Task prompt
Under this line is a listing; return exactly the lines starting at the one with "BUZZER2 pin IO: D3 -> A2" and running down to the one with "STEPPER2 pin IN4: D10 -> D11", and leave out its pictures.
··· Data shown
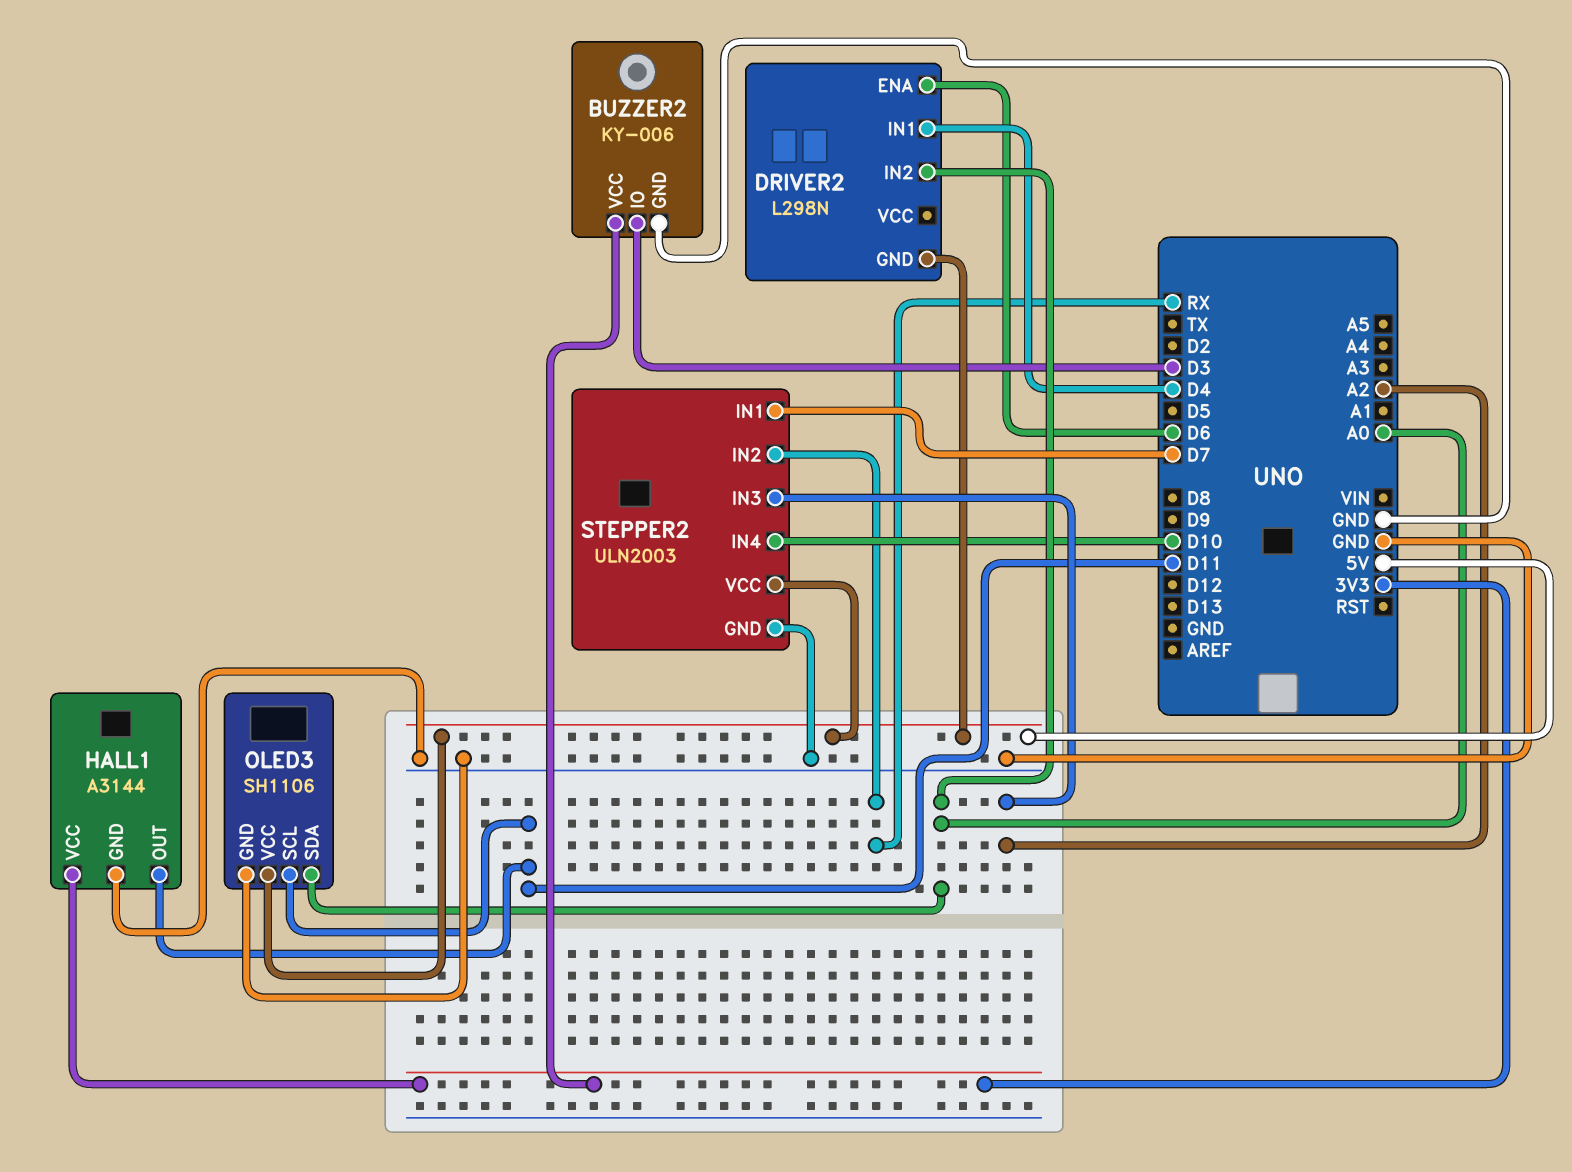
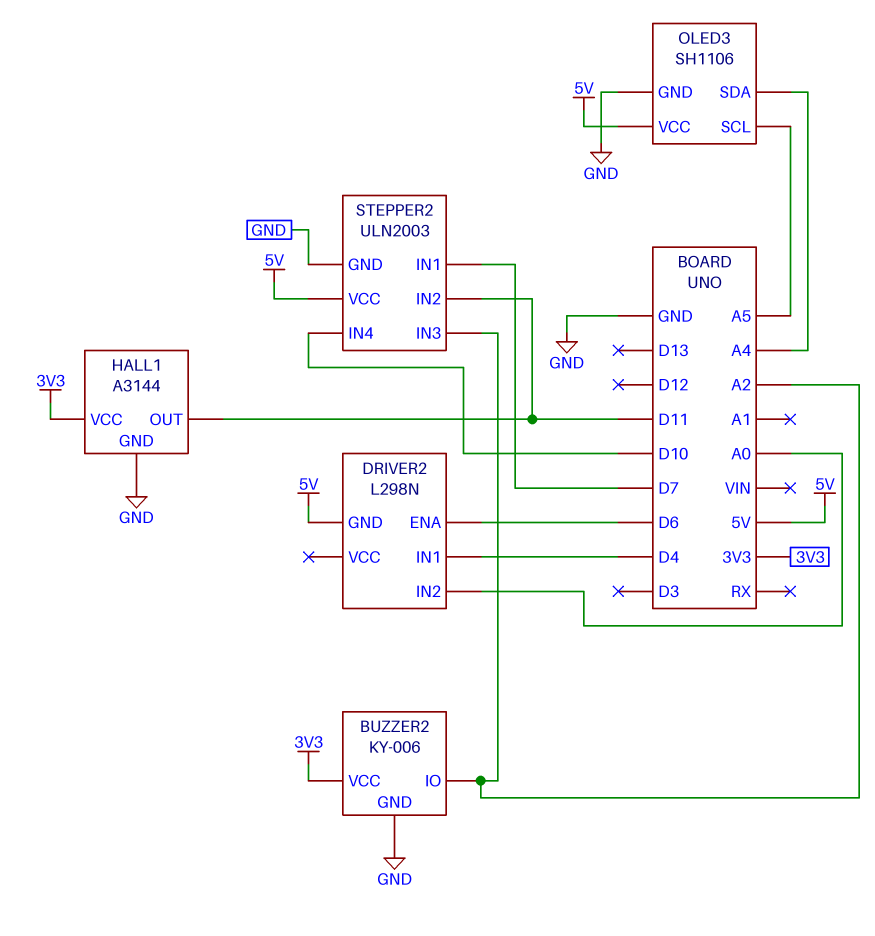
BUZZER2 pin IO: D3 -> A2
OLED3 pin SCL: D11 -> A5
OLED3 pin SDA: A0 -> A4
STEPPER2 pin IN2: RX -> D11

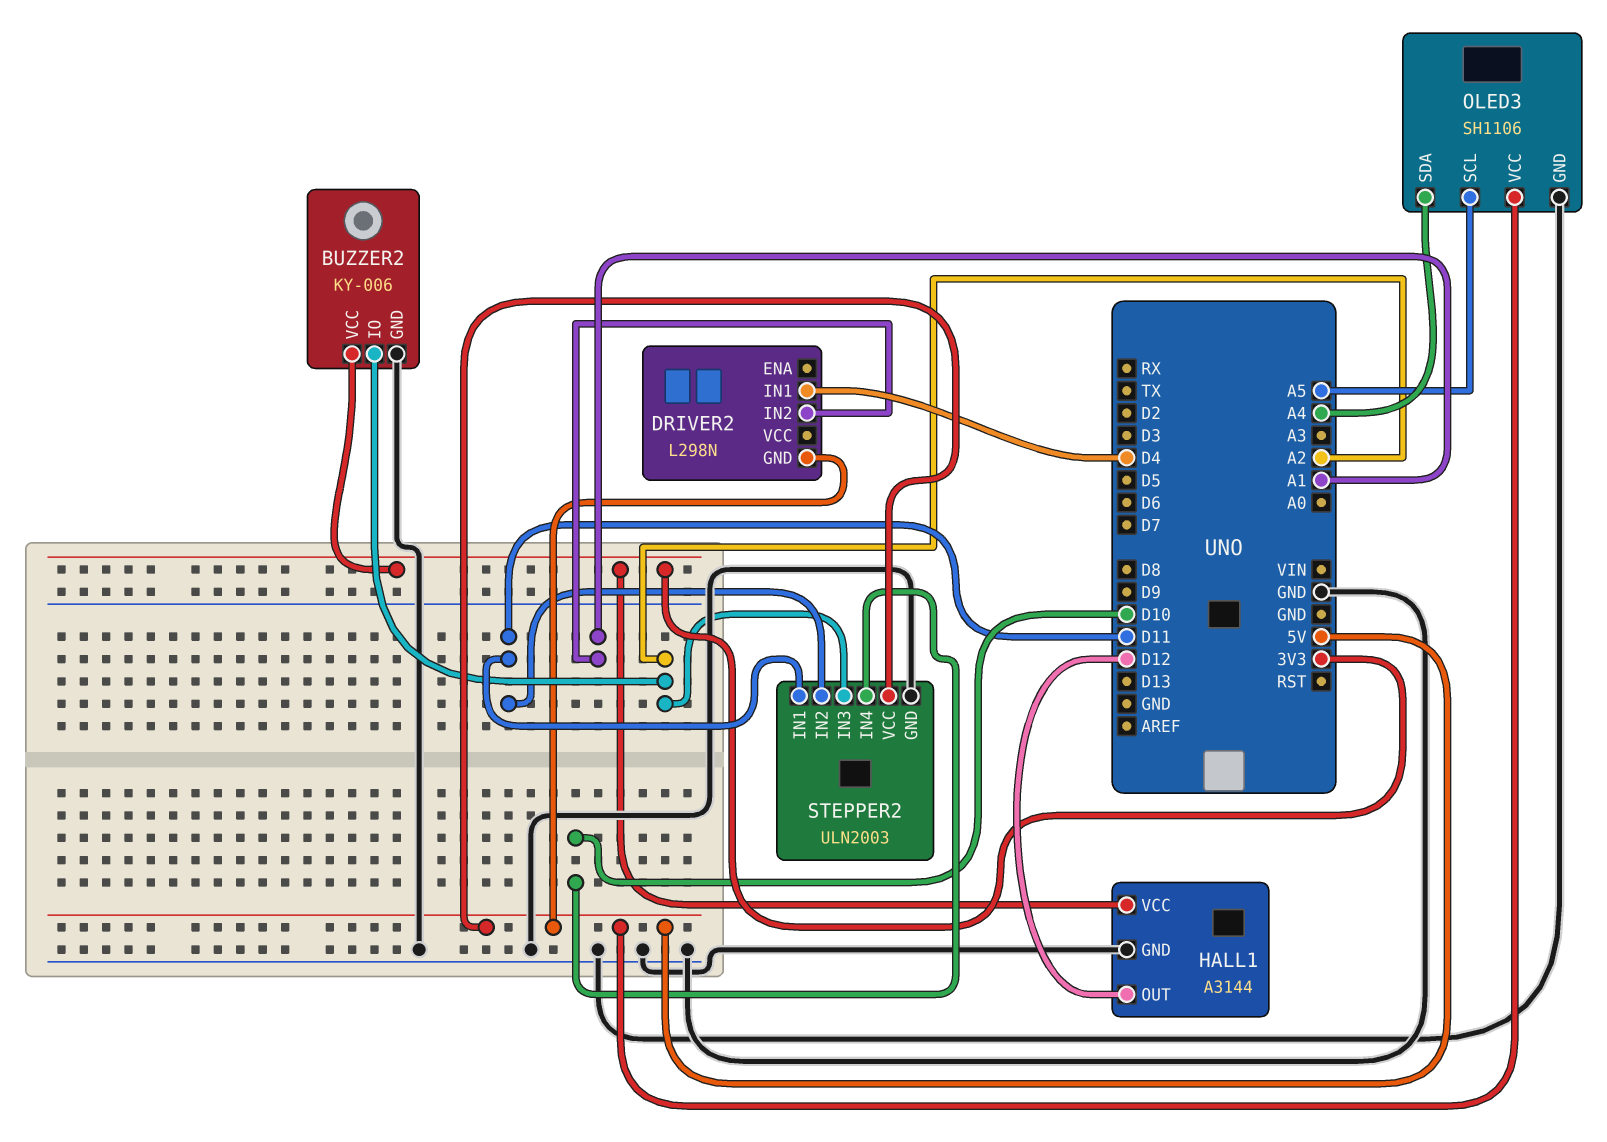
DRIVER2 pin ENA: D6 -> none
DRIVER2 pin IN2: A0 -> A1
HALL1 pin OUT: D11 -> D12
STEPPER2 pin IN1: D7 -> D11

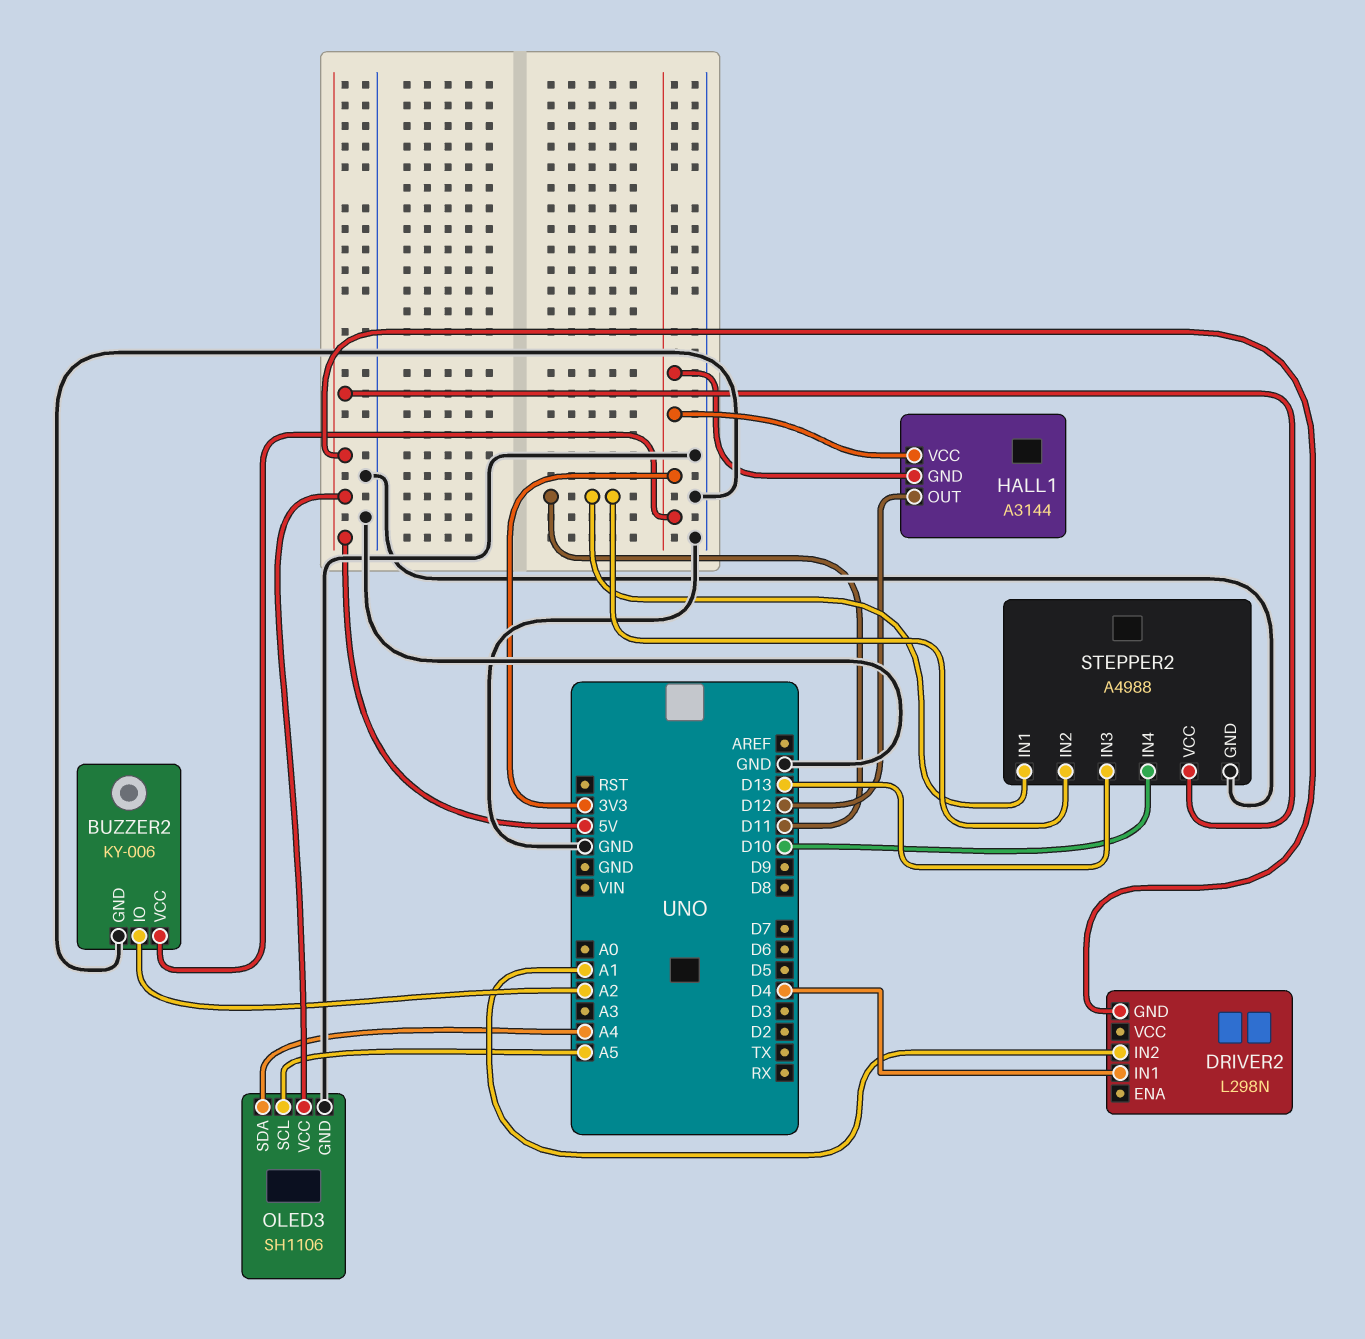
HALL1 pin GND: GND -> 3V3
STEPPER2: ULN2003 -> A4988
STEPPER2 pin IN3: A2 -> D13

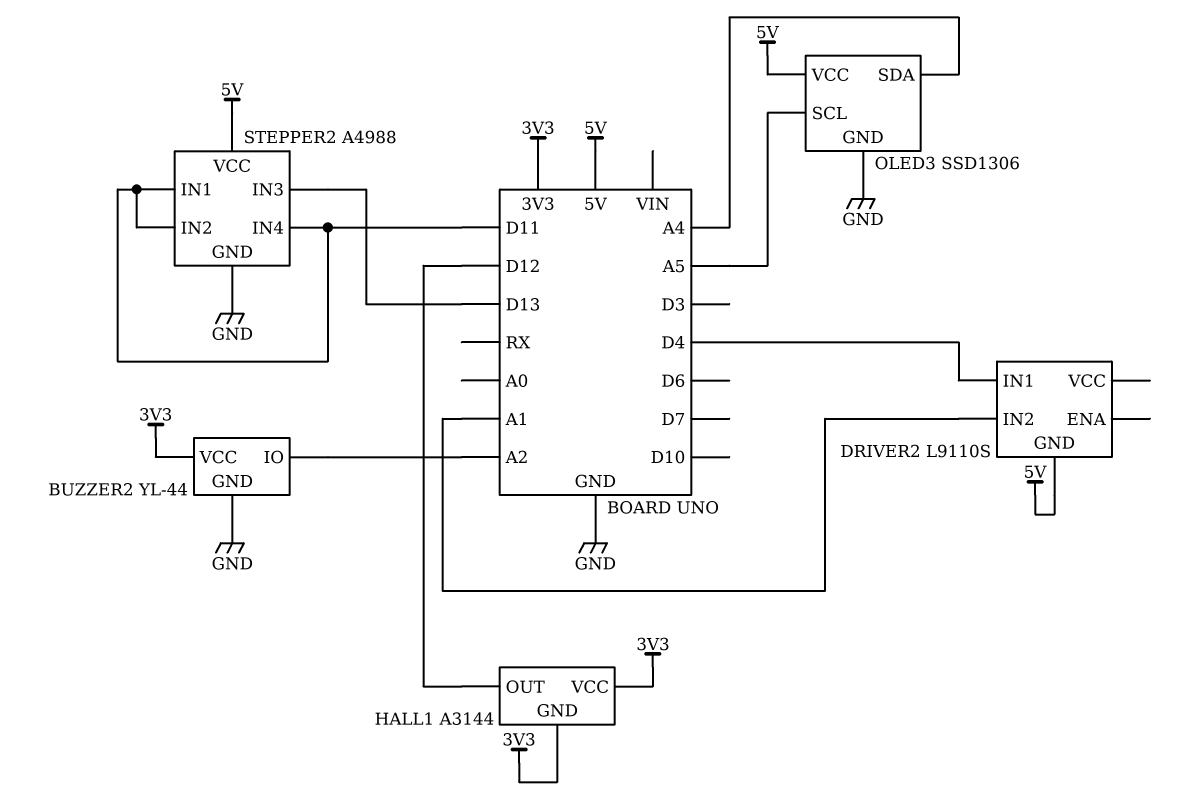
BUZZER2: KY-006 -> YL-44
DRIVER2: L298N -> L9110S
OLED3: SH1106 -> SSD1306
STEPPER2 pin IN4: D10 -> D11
······
··· Data shown
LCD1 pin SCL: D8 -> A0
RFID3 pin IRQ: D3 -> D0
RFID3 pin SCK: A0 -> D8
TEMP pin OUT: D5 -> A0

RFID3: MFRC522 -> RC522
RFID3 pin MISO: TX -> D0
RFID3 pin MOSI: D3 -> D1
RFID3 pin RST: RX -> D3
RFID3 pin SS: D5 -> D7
······
Task solution
BUZZER2 pin IO: D3 -> A2
OLED3 pin SCL: D11 -> A5
OLED3 pin SDA: A0 -> A4
STEPPER2 pin IN2: RX -> D11

DRIVER2 pin ENA: D6 -> none
DRIVER2 pin IN2: A0 -> A1
HALL1 pin OUT: D11 -> D12
STEPPER2 pin IN1: D7 -> D11

HALL1 pin GND: GND -> 3V3
STEPPER2: ULN2003 -> A4988
STEPPER2 pin IN3: A2 -> D13

BUZZER2: KY-006 -> YL-44
DRIVER2: L298N -> L9110S
OLED3: SH1106 -> SSD1306
STEPPER2 pin IN4: D10 -> D11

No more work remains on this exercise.